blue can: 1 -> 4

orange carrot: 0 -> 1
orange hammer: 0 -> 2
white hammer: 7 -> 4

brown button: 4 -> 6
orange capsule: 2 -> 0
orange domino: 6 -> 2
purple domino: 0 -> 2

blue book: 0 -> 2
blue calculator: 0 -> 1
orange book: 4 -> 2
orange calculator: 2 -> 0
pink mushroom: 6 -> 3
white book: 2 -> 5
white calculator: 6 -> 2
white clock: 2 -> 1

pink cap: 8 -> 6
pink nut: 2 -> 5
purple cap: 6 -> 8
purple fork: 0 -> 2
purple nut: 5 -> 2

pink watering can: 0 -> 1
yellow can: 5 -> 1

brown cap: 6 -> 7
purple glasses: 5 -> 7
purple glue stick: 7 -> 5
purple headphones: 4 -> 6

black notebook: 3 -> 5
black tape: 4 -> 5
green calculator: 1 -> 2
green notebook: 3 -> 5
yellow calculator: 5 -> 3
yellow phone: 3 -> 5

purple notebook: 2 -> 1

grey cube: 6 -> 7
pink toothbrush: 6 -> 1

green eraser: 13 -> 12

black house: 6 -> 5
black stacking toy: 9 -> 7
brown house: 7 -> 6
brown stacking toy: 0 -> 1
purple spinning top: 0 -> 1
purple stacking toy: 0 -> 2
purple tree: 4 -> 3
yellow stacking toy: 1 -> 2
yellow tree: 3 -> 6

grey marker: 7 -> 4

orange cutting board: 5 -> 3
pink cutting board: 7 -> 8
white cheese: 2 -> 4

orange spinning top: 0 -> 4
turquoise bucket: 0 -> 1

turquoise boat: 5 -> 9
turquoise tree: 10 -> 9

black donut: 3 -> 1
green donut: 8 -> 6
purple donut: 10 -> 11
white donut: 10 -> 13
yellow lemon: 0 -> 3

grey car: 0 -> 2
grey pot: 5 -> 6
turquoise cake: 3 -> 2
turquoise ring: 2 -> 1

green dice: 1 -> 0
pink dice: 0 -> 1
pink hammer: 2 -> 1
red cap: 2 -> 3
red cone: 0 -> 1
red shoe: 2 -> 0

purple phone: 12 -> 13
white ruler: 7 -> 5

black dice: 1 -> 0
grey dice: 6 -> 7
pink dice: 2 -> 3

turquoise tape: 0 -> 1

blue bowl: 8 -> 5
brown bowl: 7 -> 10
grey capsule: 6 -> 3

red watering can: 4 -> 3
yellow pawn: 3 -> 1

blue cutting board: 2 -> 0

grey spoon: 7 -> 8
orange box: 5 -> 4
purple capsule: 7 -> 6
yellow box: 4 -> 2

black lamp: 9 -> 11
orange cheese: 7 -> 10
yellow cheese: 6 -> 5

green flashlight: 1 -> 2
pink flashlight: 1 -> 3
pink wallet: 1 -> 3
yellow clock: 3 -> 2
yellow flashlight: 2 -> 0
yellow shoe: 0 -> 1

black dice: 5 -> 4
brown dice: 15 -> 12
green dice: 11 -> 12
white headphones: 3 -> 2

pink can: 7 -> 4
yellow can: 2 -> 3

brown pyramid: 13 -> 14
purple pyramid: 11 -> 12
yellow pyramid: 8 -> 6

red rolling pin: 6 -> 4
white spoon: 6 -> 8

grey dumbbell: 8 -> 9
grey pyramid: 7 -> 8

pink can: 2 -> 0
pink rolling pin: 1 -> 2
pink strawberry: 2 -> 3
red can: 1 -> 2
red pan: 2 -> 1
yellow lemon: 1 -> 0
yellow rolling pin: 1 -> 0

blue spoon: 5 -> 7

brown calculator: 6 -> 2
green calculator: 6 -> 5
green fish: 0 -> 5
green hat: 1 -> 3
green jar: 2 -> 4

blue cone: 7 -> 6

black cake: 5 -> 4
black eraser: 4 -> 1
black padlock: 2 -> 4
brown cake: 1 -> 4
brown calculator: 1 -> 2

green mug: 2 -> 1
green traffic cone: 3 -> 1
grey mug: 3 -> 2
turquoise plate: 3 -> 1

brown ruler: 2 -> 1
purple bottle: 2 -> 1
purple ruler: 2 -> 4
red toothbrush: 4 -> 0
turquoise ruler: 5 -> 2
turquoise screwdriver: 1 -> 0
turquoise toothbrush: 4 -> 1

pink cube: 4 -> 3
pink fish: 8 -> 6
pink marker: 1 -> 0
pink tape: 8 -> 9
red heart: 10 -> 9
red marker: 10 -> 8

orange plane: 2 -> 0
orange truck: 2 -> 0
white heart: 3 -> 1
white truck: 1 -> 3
--- --- ---
In full and without error, transcribe each of the entries.

blue can: 1 -> 4

orange carrot: 0 -> 1
orange hammer: 0 -> 2
white hammer: 7 -> 4

brown button: 4 -> 6
orange capsule: 2 -> 0
orange domino: 6 -> 2
purple domino: 0 -> 2

blue book: 0 -> 2
blue calculator: 0 -> 1
orange book: 4 -> 2
orange calculator: 2 -> 0
pink mushroom: 6 -> 3
white book: 2 -> 5
white calculator: 6 -> 2
white clock: 2 -> 1

pink cap: 8 -> 6
pink nut: 2 -> 5
purple cap: 6 -> 8
purple fork: 0 -> 2
purple nut: 5 -> 2

pink watering can: 0 -> 1
yellow can: 5 -> 1

brown cap: 6 -> 7
purple glasses: 5 -> 7
purple glue stick: 7 -> 5
purple headphones: 4 -> 6

black notebook: 3 -> 5
black tape: 4 -> 5
green calculator: 1 -> 2
green notebook: 3 -> 5
yellow calculator: 5 -> 3
yellow phone: 3 -> 5

purple notebook: 2 -> 1

grey cube: 6 -> 7
pink toothbrush: 6 -> 1

green eraser: 13 -> 12

black house: 6 -> 5
black stacking toy: 9 -> 7
brown house: 7 -> 6
brown stacking toy: 0 -> 1
purple spinning top: 0 -> 1
purple stacking toy: 0 -> 2
purple tree: 4 -> 3
yellow stacking toy: 1 -> 2
yellow tree: 3 -> 6

grey marker: 7 -> 4

orange cutting board: 5 -> 3
pink cutting board: 7 -> 8
white cheese: 2 -> 4

orange spinning top: 0 -> 4
turquoise bucket: 0 -> 1

turquoise boat: 5 -> 9
turquoise tree: 10 -> 9

black donut: 3 -> 1
green donut: 8 -> 6
purple donut: 10 -> 11
white donut: 10 -> 13
yellow lemon: 0 -> 3

grey car: 0 -> 2
grey pot: 5 -> 6
turquoise cake: 3 -> 2
turquoise ring: 2 -> 1

green dice: 1 -> 0
pink dice: 0 -> 1
pink hammer: 2 -> 1
red cap: 2 -> 3
red cone: 0 -> 1
red shoe: 2 -> 0

purple phone: 12 -> 13
white ruler: 7 -> 5

black dice: 1 -> 0
grey dice: 6 -> 7
pink dice: 2 -> 3

turquoise tape: 0 -> 1

blue bowl: 8 -> 5
brown bowl: 7 -> 10
grey capsule: 6 -> 3

red watering can: 4 -> 3
yellow pawn: 3 -> 1

blue cutting board: 2 -> 0

grey spoon: 7 -> 8
orange box: 5 -> 4
purple capsule: 7 -> 6
yellow box: 4 -> 2

black lamp: 9 -> 11
orange cheese: 7 -> 10
yellow cheese: 6 -> 5

green flashlight: 1 -> 2
pink flashlight: 1 -> 3
pink wallet: 1 -> 3
yellow clock: 3 -> 2
yellow flashlight: 2 -> 0
yellow shoe: 0 -> 1

black dice: 5 -> 4
brown dice: 15 -> 12
green dice: 11 -> 12
white headphones: 3 -> 2

pink can: 7 -> 4
yellow can: 2 -> 3

brown pyramid: 13 -> 14
purple pyramid: 11 -> 12
yellow pyramid: 8 -> 6

red rolling pin: 6 -> 4
white spoon: 6 -> 8

grey dumbbell: 8 -> 9
grey pyramid: 7 -> 8

pink can: 2 -> 0
pink rolling pin: 1 -> 2
pink strawberry: 2 -> 3
red can: 1 -> 2
red pan: 2 -> 1
yellow lemon: 1 -> 0
yellow rolling pin: 1 -> 0

blue spoon: 5 -> 7

brown calculator: 6 -> 2
green calculator: 6 -> 5
green fish: 0 -> 5
green hat: 1 -> 3
green jar: 2 -> 4

blue cone: 7 -> 6

black cake: 5 -> 4
black eraser: 4 -> 1
black padlock: 2 -> 4
brown cake: 1 -> 4
brown calculator: 1 -> 2

green mug: 2 -> 1
green traffic cone: 3 -> 1
grey mug: 3 -> 2
turquoise plate: 3 -> 1

brown ruler: 2 -> 1
purple bottle: 2 -> 1
purple ruler: 2 -> 4
red toothbrush: 4 -> 0
turquoise ruler: 5 -> 2
turquoise screwdriver: 1 -> 0
turquoise toothbrush: 4 -> 1

pink cube: 4 -> 3
pink fish: 8 -> 6
pink marker: 1 -> 0
pink tape: 8 -> 9
red heart: 10 -> 9
red marker: 10 -> 8

orange plane: 2 -> 0
orange truck: 2 -> 0
white heart: 3 -> 1
white truck: 1 -> 3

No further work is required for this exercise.